- [Task requirements]:
Find how many lines in the data below mention "none". Give the number only.

- [Information shown]:
....

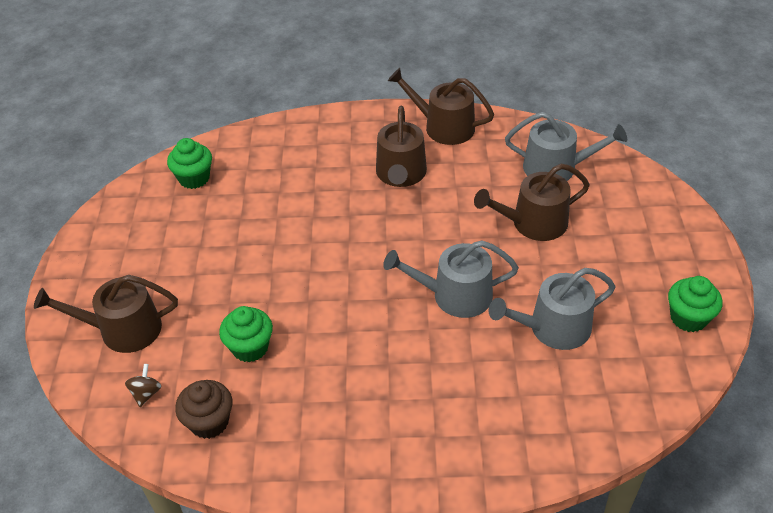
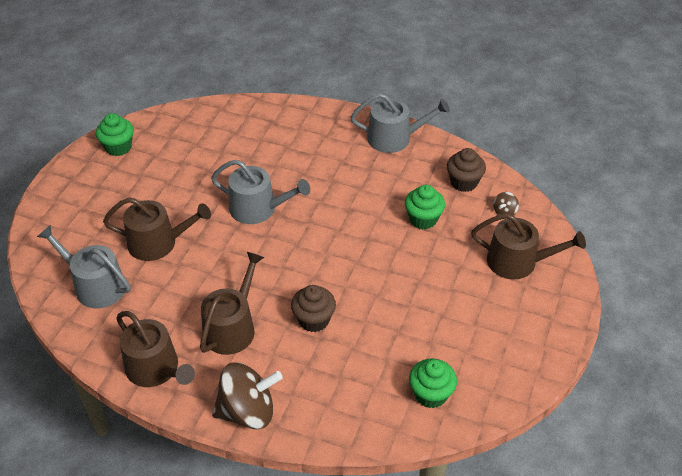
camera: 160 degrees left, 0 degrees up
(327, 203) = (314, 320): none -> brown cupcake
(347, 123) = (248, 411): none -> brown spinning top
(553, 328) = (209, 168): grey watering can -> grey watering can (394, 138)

....

- [Answer for this exercise]:
2